Data shown section start

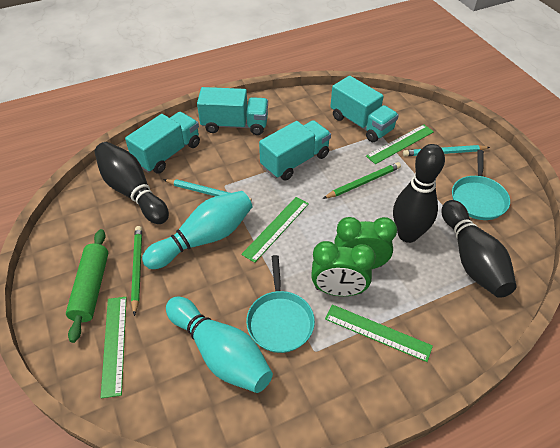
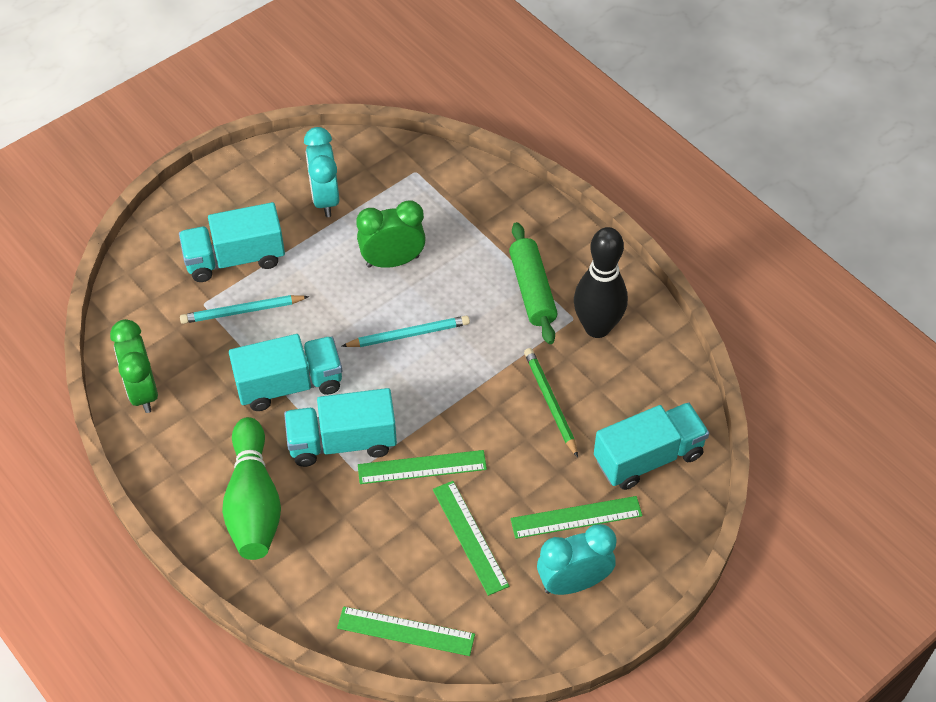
black bowling pin: 3 -> 1
green bowling pin: 0 -> 1
green pencil: 2 -> 1
turquoise bowling pin: 2 -> 0
turquoise clock: 0 -> 2
turquoise pan: 2 -> 0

Data shown section end

Goal of the exercise: Across the data, how many lines have the word "bowling" in them? Respond with the number alone.

Solution to this problem: 3